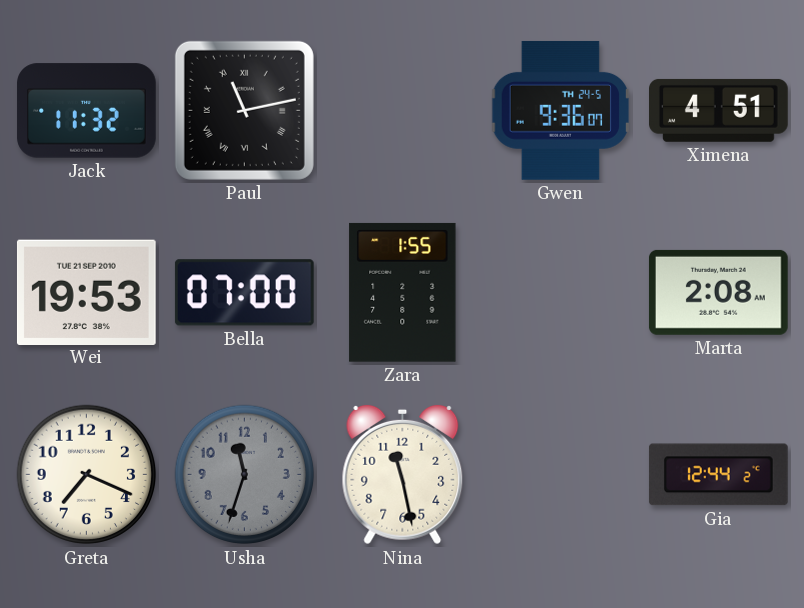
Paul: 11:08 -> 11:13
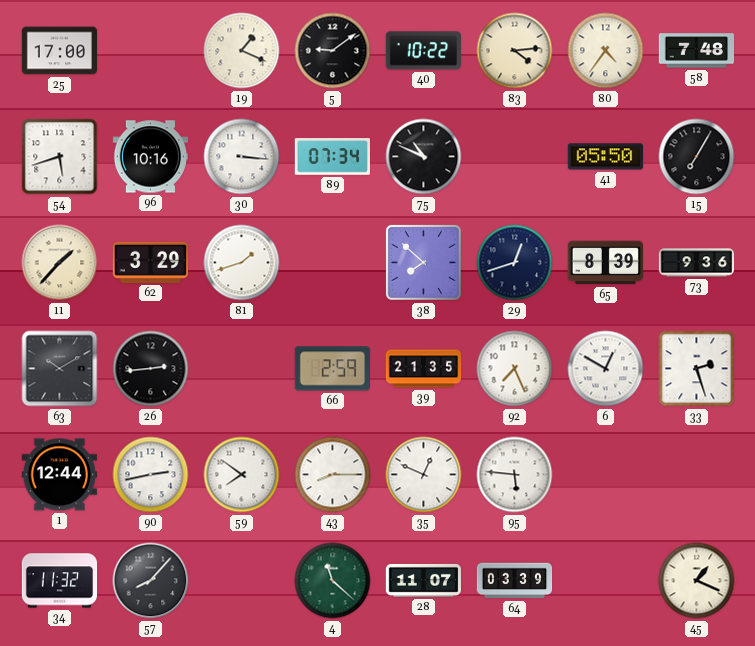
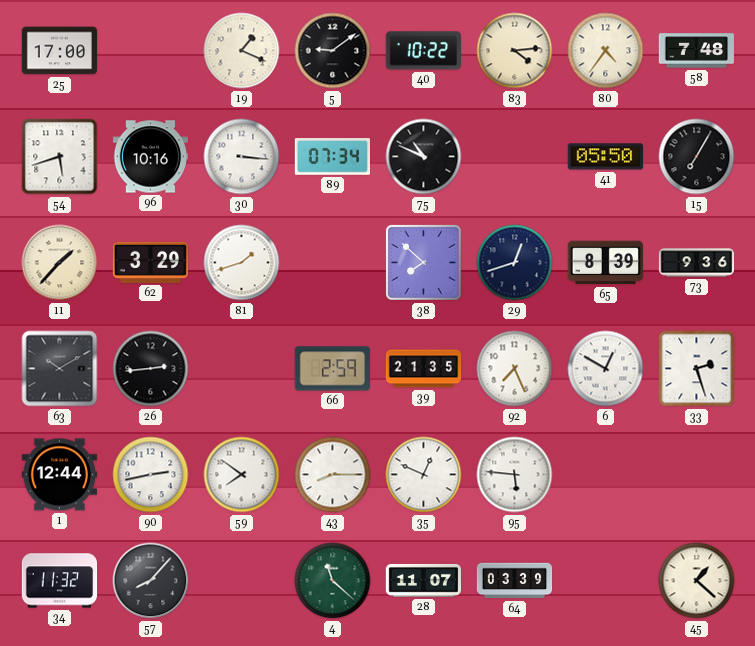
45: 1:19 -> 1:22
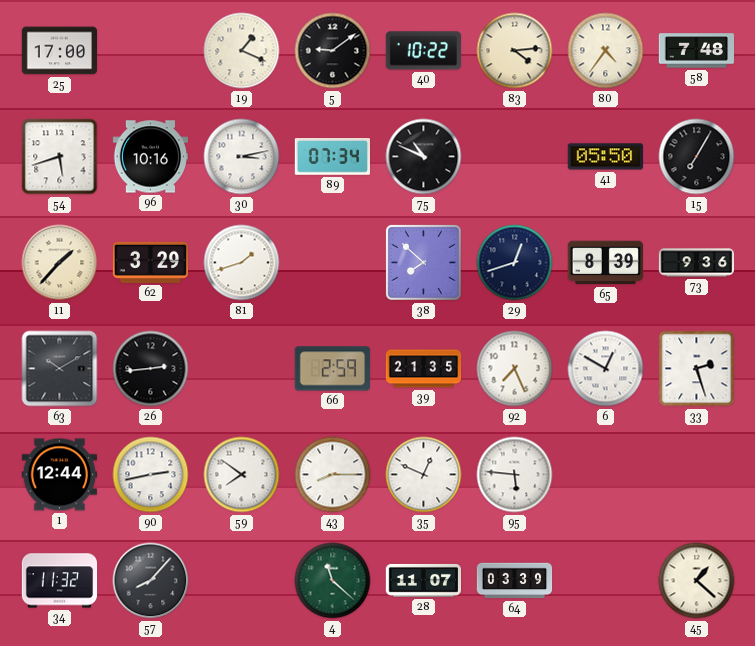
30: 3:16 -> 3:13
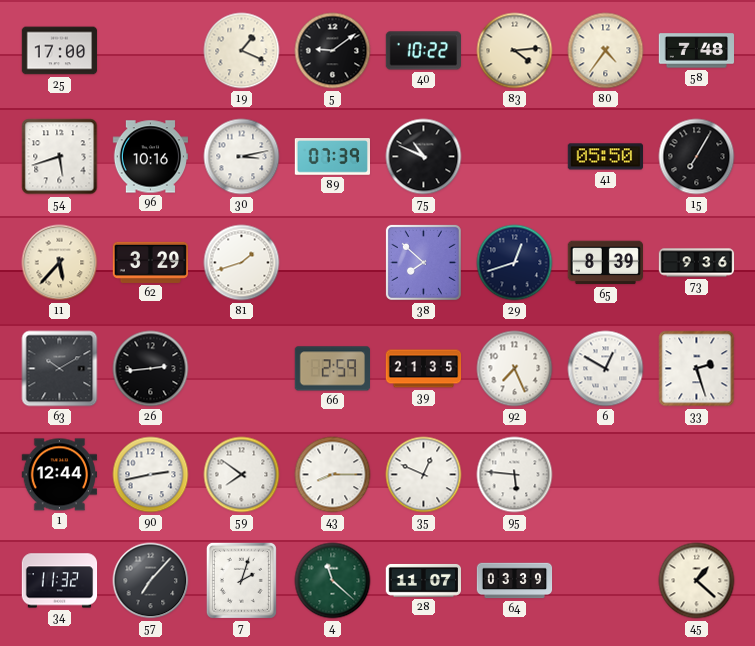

---

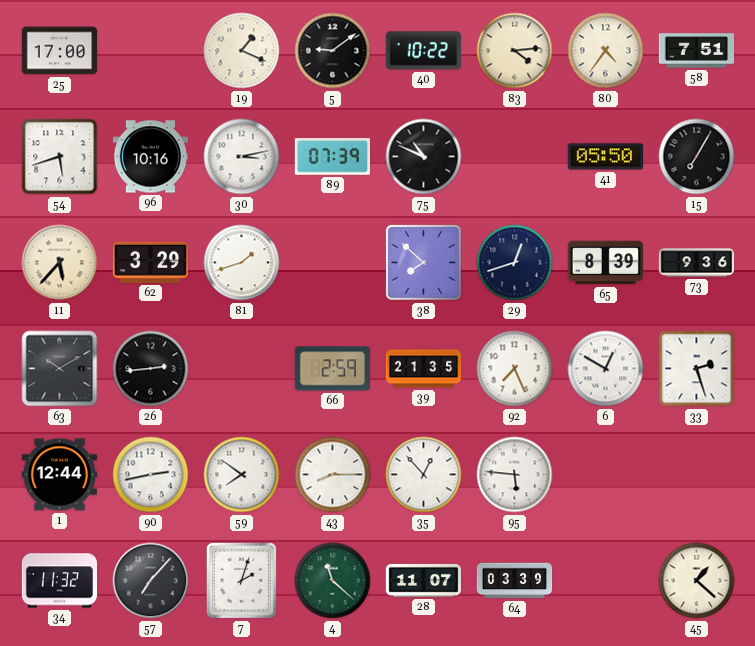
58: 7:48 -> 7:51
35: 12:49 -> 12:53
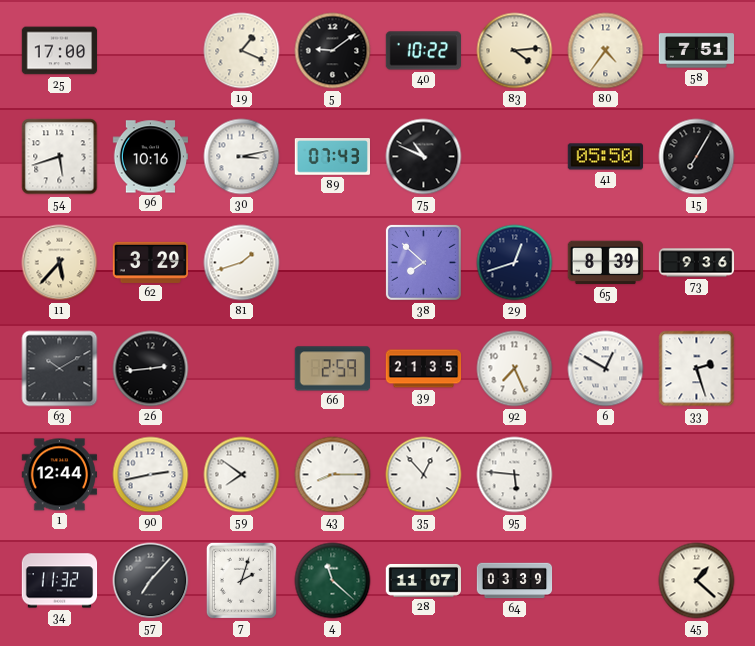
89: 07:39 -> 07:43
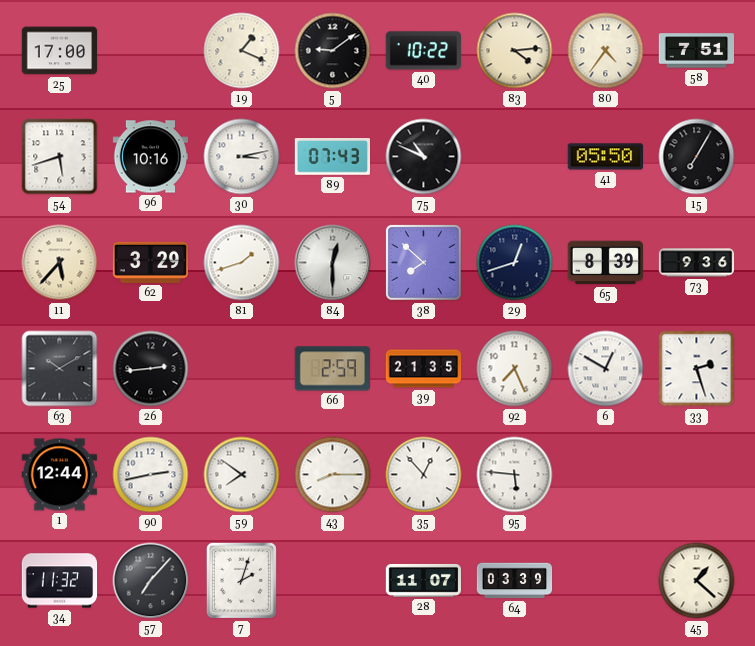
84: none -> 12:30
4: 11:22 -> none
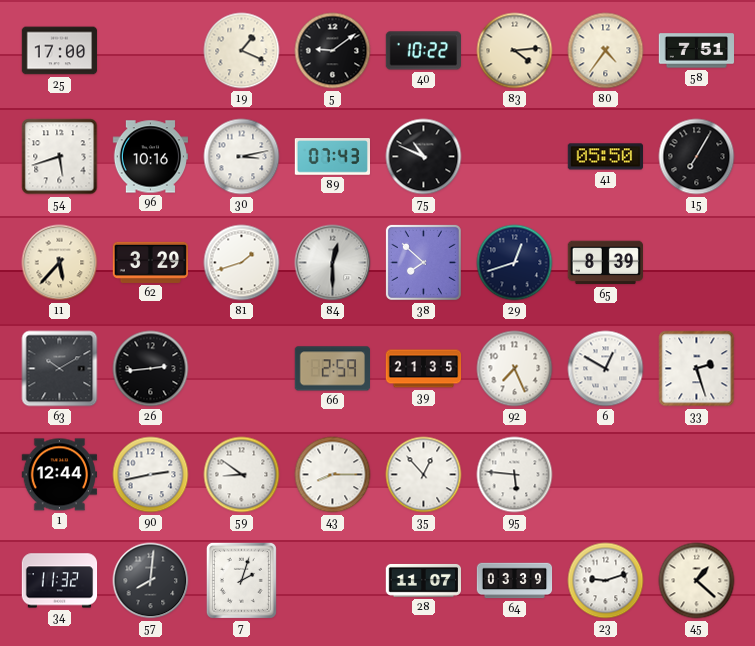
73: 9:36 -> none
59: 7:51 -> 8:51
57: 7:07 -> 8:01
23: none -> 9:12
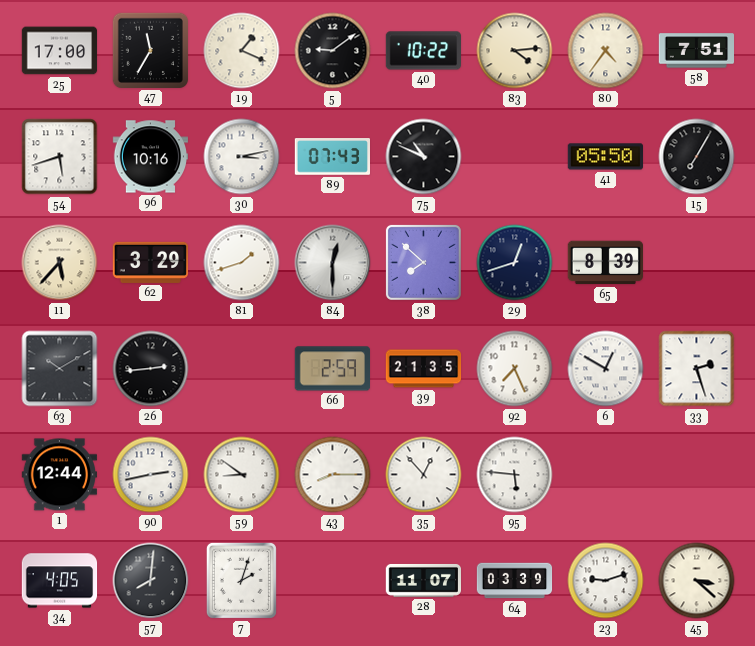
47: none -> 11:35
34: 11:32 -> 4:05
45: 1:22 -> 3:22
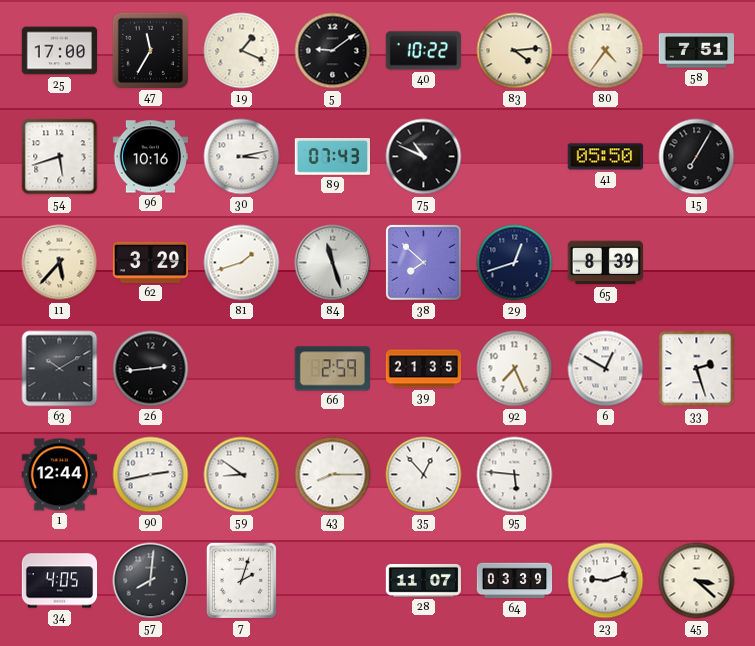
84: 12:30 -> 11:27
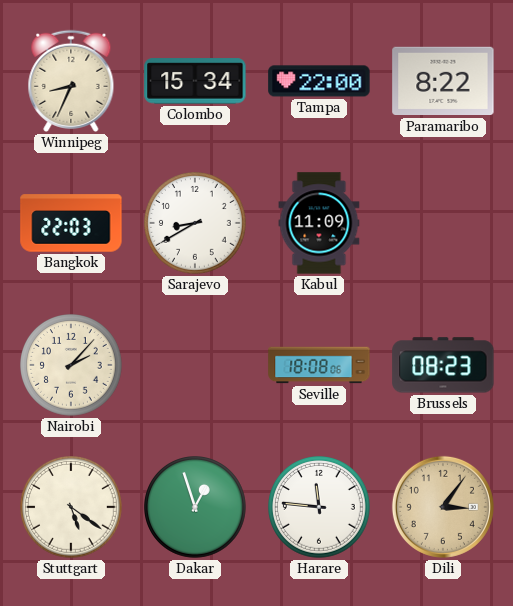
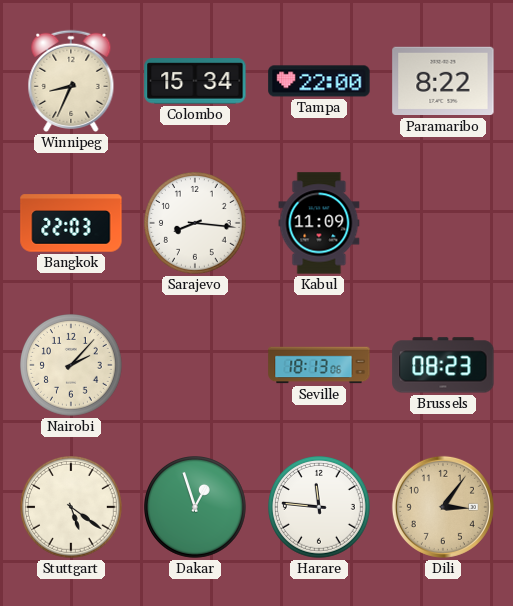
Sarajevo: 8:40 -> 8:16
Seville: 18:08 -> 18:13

* * *

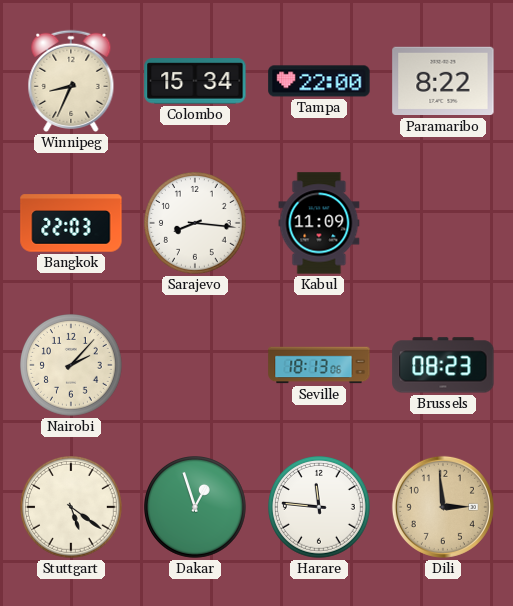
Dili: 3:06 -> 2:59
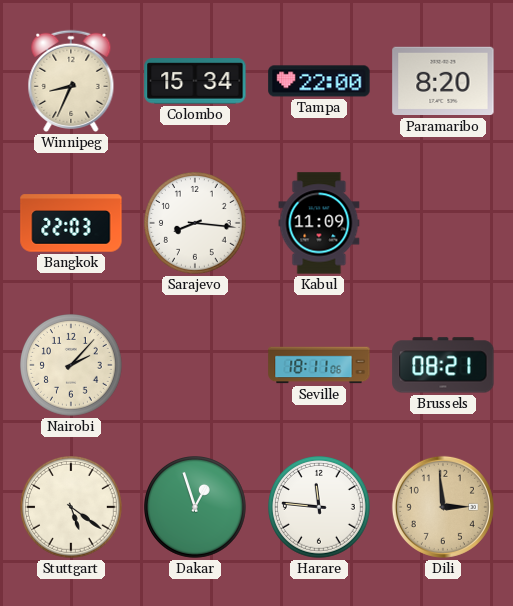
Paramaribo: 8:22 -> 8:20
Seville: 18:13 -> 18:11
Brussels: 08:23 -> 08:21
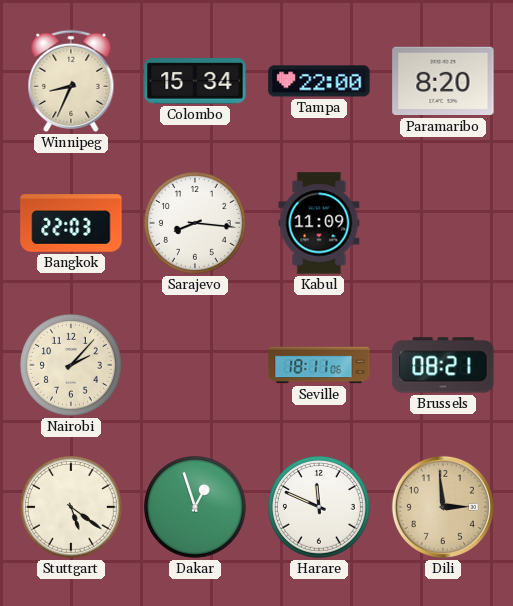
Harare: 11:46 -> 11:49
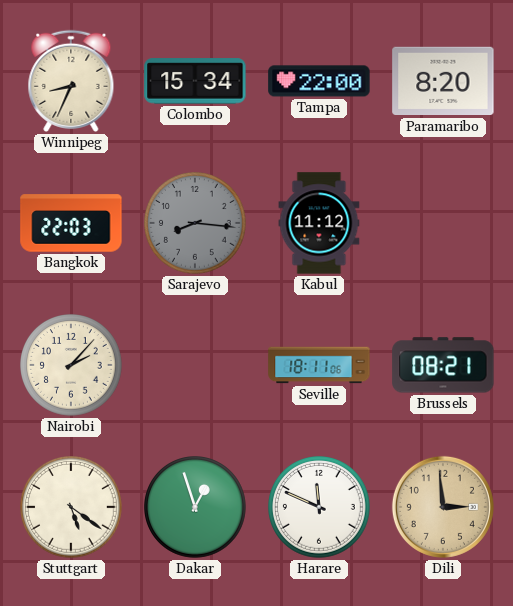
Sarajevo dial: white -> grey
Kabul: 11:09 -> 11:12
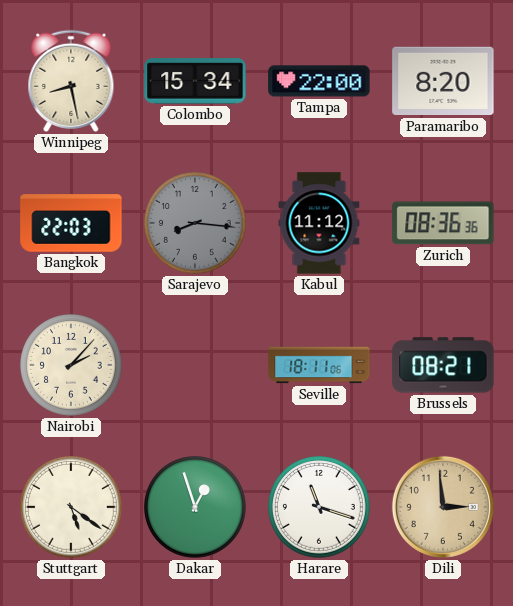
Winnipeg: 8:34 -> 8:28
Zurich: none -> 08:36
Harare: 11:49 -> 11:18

→ Set problem: Render the stretch of the listing from the line containing "Harare: 11:46 -> 11:49" through the line containing "Harare: 11:49 -> 11:18" as a Markdown table with the columns Row and Entry, skipping blank lines and leaving out the pictures.

→ Written answer:
| Row | Entry |
|---|---|
| 1 | Harare: 11:46 -> 11:49 |
| 2 | Sarajevo dial: white -> grey |
| 3 | Kabul: 11:09 -> 11:12 |
| 4 | Winnipeg: 8:34 -> 8:28 |
| 5 | Zurich: none -> 08:36 |
| 6 | Harare: 11:49 -> 11:18 |